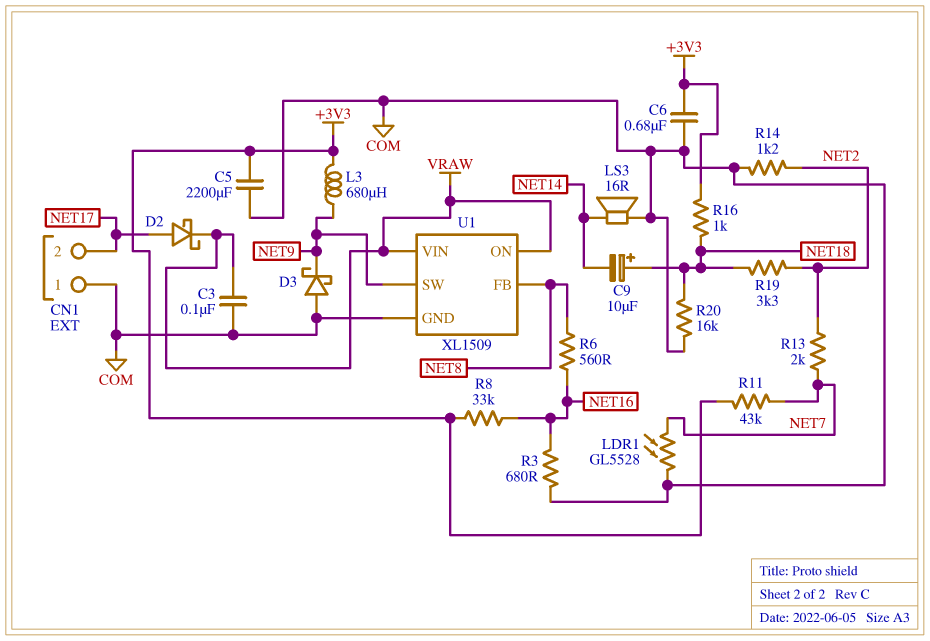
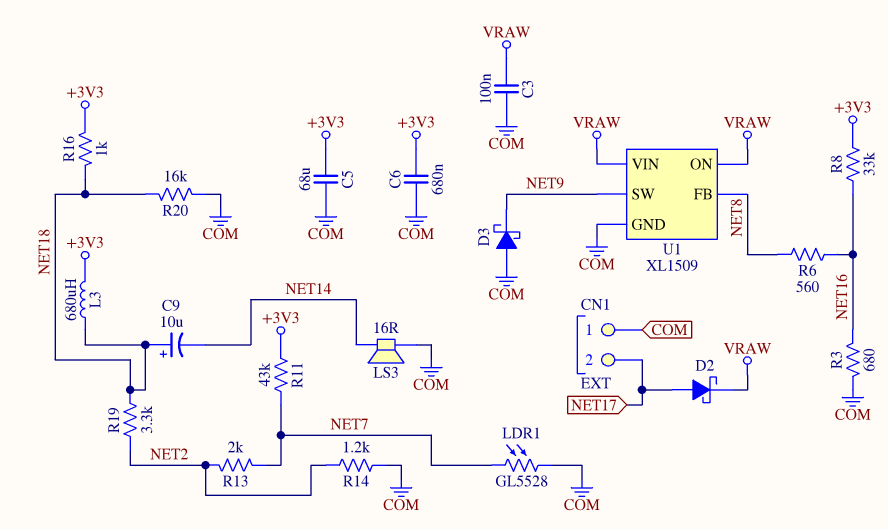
C5: 2200uF (+3V3, COM) -> 68uF (+3V3, COM)
L3: 680uH (+3V3, NET9) -> 680uH (+3V3, NET18)

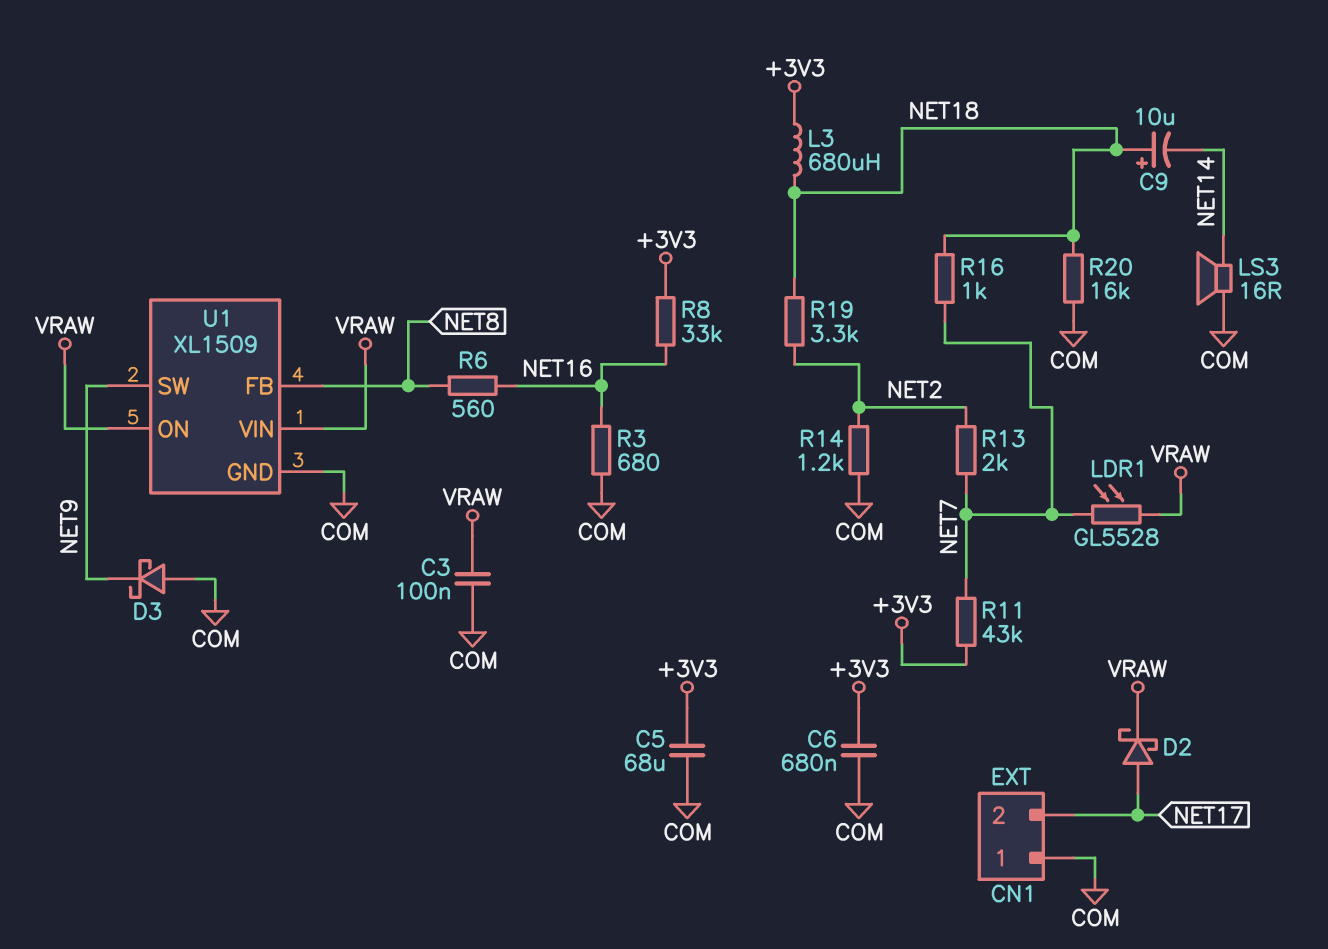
LDR1: GL5528 (COM, NET7) -> GL5528 (NET7, VRAW)
R16: 1k (+3V3, NET18) -> 1k (NET7, NET18)

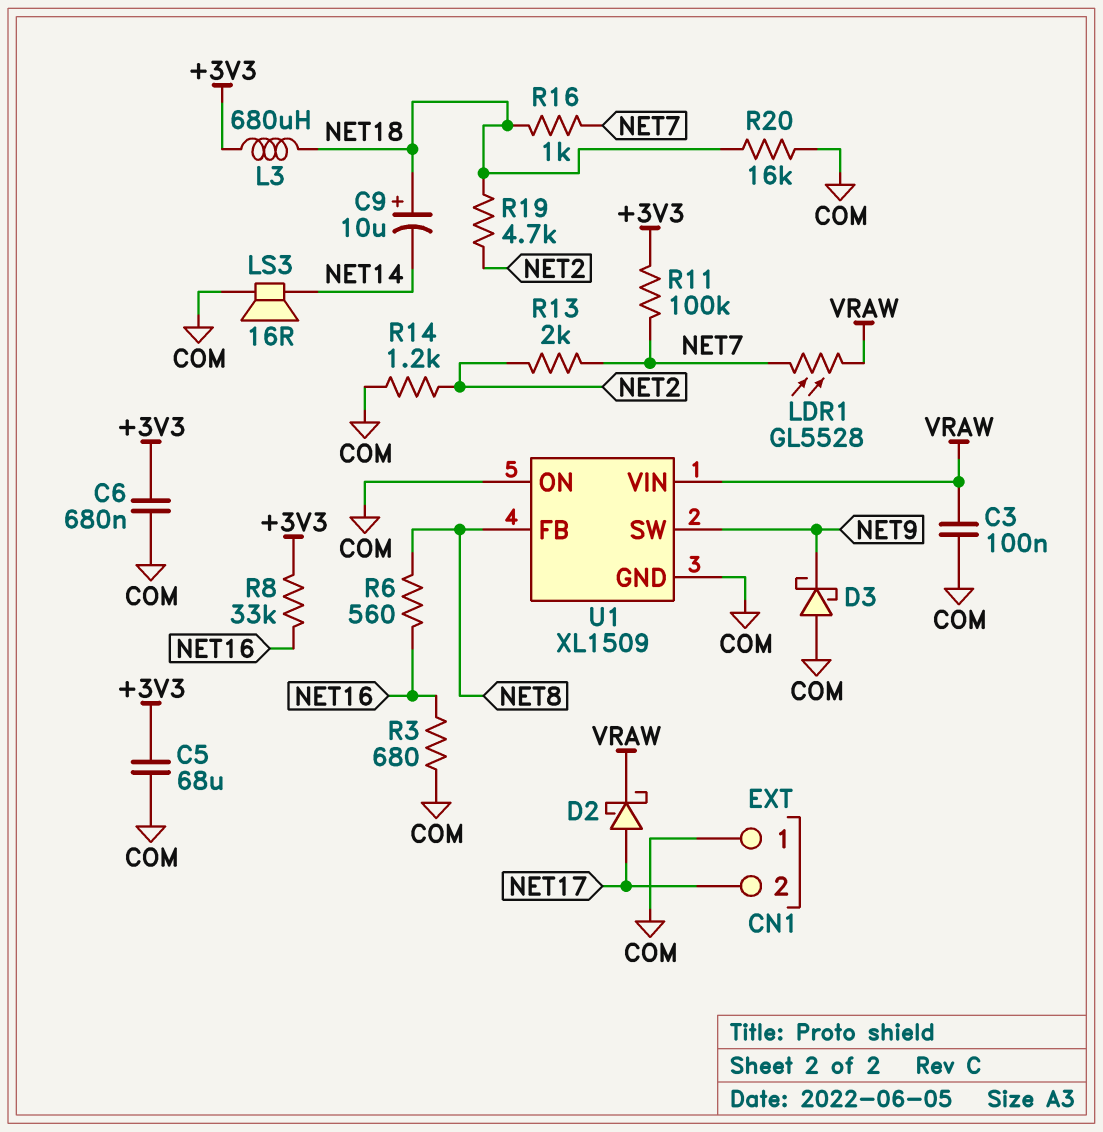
R11: 43k (+3V3, NET7) -> 100k (+3V3, NET7)
R19: 3.3k (NET2, NET18) -> 4.7k (NET2, NET18)
U1 pin ON: VRAW -> COM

......

### TASK PROMPT
Look over the listing and say how many lines hold the string "VRAW". Nothing but the number is needed.

### TASK RESPONSE
2